◆ Task description
Since the data must remain as supplied, reproduce it word for word.

++++ Data for review

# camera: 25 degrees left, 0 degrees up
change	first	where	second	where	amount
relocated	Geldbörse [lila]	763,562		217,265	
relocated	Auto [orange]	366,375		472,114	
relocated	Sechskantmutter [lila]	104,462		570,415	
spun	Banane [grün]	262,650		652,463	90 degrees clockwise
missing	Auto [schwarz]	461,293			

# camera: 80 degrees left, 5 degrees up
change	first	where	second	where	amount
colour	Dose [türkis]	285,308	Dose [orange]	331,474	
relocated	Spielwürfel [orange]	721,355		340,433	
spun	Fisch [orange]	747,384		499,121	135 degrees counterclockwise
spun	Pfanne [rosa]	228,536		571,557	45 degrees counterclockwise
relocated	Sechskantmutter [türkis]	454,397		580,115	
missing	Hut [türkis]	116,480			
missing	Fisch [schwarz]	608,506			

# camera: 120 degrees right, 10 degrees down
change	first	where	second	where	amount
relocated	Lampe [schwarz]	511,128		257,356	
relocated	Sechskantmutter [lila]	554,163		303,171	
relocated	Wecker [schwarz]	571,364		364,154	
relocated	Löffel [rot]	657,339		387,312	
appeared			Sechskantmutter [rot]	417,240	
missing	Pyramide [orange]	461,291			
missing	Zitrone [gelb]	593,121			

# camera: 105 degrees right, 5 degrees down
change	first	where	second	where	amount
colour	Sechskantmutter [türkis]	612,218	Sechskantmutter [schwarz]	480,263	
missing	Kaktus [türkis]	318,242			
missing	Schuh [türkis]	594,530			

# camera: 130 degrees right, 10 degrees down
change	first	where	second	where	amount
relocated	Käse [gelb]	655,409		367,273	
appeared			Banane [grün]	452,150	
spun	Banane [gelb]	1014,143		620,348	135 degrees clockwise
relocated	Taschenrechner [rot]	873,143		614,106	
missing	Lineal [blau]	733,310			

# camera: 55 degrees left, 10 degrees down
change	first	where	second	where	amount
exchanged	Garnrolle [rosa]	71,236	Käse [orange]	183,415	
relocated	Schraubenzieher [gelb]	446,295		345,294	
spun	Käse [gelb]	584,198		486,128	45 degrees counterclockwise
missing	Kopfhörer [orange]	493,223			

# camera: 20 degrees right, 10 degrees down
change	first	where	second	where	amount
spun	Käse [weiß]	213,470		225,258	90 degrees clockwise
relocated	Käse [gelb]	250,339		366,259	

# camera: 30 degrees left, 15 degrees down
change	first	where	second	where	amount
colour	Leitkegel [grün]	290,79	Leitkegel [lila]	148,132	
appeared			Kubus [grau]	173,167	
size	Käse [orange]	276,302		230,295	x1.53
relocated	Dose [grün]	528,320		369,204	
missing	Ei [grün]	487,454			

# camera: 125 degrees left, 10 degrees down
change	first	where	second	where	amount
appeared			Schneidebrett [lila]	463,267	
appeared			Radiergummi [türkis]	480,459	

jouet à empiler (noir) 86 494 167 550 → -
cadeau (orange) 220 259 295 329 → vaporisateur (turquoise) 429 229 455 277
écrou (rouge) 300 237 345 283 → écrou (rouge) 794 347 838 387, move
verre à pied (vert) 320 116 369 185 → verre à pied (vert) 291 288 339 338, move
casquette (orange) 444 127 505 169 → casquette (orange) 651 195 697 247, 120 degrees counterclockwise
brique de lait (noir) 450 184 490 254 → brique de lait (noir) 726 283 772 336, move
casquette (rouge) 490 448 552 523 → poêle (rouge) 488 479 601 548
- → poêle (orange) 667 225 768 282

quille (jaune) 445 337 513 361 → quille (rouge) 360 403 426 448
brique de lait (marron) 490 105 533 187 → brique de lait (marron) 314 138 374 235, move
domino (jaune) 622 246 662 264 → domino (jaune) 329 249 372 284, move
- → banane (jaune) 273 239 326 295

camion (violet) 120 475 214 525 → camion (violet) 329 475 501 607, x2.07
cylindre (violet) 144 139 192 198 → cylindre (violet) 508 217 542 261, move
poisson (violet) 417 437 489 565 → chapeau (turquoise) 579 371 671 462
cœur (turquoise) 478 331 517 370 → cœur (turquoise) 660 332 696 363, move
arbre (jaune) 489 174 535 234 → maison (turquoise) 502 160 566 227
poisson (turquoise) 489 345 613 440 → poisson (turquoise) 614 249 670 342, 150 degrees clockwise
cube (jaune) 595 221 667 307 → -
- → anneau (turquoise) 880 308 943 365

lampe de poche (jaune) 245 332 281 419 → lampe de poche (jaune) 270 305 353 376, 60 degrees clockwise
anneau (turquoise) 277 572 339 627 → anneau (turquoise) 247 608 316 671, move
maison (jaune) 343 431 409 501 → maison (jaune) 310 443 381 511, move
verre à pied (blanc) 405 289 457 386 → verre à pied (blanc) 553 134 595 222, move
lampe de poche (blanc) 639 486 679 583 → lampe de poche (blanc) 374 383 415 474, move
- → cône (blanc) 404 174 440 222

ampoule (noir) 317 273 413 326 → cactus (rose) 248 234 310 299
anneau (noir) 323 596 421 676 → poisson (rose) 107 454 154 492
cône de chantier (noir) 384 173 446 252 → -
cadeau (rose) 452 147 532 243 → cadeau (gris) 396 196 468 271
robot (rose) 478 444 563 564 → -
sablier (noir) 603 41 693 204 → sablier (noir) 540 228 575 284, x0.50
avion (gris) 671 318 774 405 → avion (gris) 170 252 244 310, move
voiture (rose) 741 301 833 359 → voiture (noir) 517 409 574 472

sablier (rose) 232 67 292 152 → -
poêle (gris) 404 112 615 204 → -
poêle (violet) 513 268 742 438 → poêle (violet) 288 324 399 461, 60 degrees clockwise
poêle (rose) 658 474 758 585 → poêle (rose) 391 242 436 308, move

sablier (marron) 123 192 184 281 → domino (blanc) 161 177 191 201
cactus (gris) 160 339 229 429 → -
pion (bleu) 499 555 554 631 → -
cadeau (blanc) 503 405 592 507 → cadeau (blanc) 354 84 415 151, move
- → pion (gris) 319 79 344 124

++++++++

◆ Answer to this problem
# camera: 25 degrees left, 0 degrees up
change	first	where	second	where	amount
relocated	Geldbörse [lila]	763,562		217,265	
relocated	Auto [orange]	366,375		472,114	
relocated	Sechskantmutter [lila]	104,462		570,415	
spun	Banane [grün]	262,650		652,463	90 degrees clockwise
missing	Auto [schwarz]	461,293			

# camera: 80 degrees left, 5 degrees up
change	first	where	second	where	amount
colour	Dose [türkis]	285,308	Dose [orange]	331,474	
relocated	Spielwürfel [orange]	721,355		340,433	
spun	Fisch [orange]	747,384		499,121	135 degrees counterclockwise
spun	Pfanne [rosa]	228,536		571,557	45 degrees counterclockwise
relocated	Sechskantmutter [türkis]	454,397		580,115	
missing	Hut [türkis]	116,480			
missing	Fisch [schwarz]	608,506			

# camera: 120 degrees right, 10 degrees down
change	first	where	second	where	amount
relocated	Lampe [schwarz]	511,128		257,356	
relocated	Sechskantmutter [lila]	554,163		303,171	
relocated	Wecker [schwarz]	571,364		364,154	
relocated	Löffel [rot]	657,339		387,312	
appeared			Sechskantmutter [rot]	417,240	
missing	Pyramide [orange]	461,291			
missing	Zitrone [gelb]	593,121			

# camera: 105 degrees right, 5 degrees down
change	first	where	second	where	amount
colour	Sechskantmutter [türkis]	612,218	Sechskantmutter [schwarz]	480,263	
missing	Kaktus [türkis]	318,242			
missing	Schuh [türkis]	594,530			

# camera: 130 degrees right, 10 degrees down
change	first	where	second	where	amount
relocated	Käse [gelb]	655,409		367,273	
appeared			Banane [grün]	452,150	
spun	Banane [gelb]	1014,143		620,348	135 degrees clockwise
relocated	Taschenrechner [rot]	873,143		614,106	
missing	Lineal [blau]	733,310			

# camera: 55 degrees left, 10 degrees down
change	first	where	second	where	amount
exchanged	Garnrolle [rosa]	71,236	Käse [orange]	183,415	
relocated	Schraubenzieher [gelb]	446,295		345,294	
spun	Käse [gelb]	584,198		486,128	45 degrees counterclockwise
missing	Kopfhörer [orange]	493,223			

# camera: 20 degrees right, 10 degrees down
change	first	where	second	where	amount
spun	Käse [weiß]	213,470		225,258	90 degrees clockwise
relocated	Käse [gelb]	250,339		366,259	

# camera: 30 degrees left, 15 degrees down
change	first	where	second	where	amount
colour	Leitkegel [grün]	290,79	Leitkegel [lila]	148,132	
appeared			Kubus [grau]	173,167	
size	Käse [orange]	276,302		230,295	x1.53
relocated	Dose [grün]	528,320		369,204	
missing	Ei [grün]	487,454			

# camera: 125 degrees left, 10 degrees down
change	first	where	second	where	amount
appeared			Schneidebrett [lila]	463,267	
appeared			Radiergummi [türkis]	480,459	

jouet à empiler (noir) 86 494 167 550 → -
cadeau (orange) 220 259 295 329 → vaporisateur (turquoise) 429 229 455 277
écrou (rouge) 300 237 345 283 → écrou (rouge) 794 347 838 387, move
verre à pied (vert) 320 116 369 185 → verre à pied (vert) 291 288 339 338, move
casquette (orange) 444 127 505 169 → casquette (orange) 651 195 697 247, 120 degrees counterclockwise
brique de lait (noir) 450 184 490 254 → brique de lait (noir) 726 283 772 336, move
casquette (rouge) 490 448 552 523 → poêle (rouge) 488 479 601 548
- → poêle (orange) 667 225 768 282

quille (jaune) 445 337 513 361 → quille (rouge) 360 403 426 448
brique de lait (marron) 490 105 533 187 → brique de lait (marron) 314 138 374 235, move
domino (jaune) 622 246 662 264 → domino (jaune) 329 249 372 284, move
- → banane (jaune) 273 239 326 295

camion (violet) 120 475 214 525 → camion (violet) 329 475 501 607, x2.07
cylindre (violet) 144 139 192 198 → cylindre (violet) 508 217 542 261, move
poisson (violet) 417 437 489 565 → chapeau (turquoise) 579 371 671 462
cœur (turquoise) 478 331 517 370 → cœur (turquoise) 660 332 696 363, move
arbre (jaune) 489 174 535 234 → maison (turquoise) 502 160 566 227
poisson (turquoise) 489 345 613 440 → poisson (turquoise) 614 249 670 342, 150 degrees clockwise
cube (jaune) 595 221 667 307 → -
- → anneau (turquoise) 880 308 943 365

lampe de poche (jaune) 245 332 281 419 → lampe de poche (jaune) 270 305 353 376, 60 degrees clockwise
anneau (turquoise) 277 572 339 627 → anneau (turquoise) 247 608 316 671, move
maison (jaune) 343 431 409 501 → maison (jaune) 310 443 381 511, move
verre à pied (blanc) 405 289 457 386 → verre à pied (blanc) 553 134 595 222, move
lampe de poche (blanc) 639 486 679 583 → lampe de poche (blanc) 374 383 415 474, move
- → cône (blanc) 404 174 440 222

ampoule (noir) 317 273 413 326 → cactus (rose) 248 234 310 299
anneau (noir) 323 596 421 676 → poisson (rose) 107 454 154 492
cône de chantier (noir) 384 173 446 252 → -
cadeau (rose) 452 147 532 243 → cadeau (gris) 396 196 468 271
robot (rose) 478 444 563 564 → -
sablier (noir) 603 41 693 204 → sablier (noir) 540 228 575 284, x0.50
avion (gris) 671 318 774 405 → avion (gris) 170 252 244 310, move
voiture (rose) 741 301 833 359 → voiture (noir) 517 409 574 472

sablier (rose) 232 67 292 152 → -
poêle (gris) 404 112 615 204 → -
poêle (violet) 513 268 742 438 → poêle (violet) 288 324 399 461, 60 degrees clockwise
poêle (rose) 658 474 758 585 → poêle (rose) 391 242 436 308, move

sablier (marron) 123 192 184 281 → domino (blanc) 161 177 191 201
cactus (gris) 160 339 229 429 → -
pion (bleu) 499 555 554 631 → -
cadeau (blanc) 503 405 592 507 → cadeau (blanc) 354 84 415 151, move
- → pion (gris) 319 79 344 124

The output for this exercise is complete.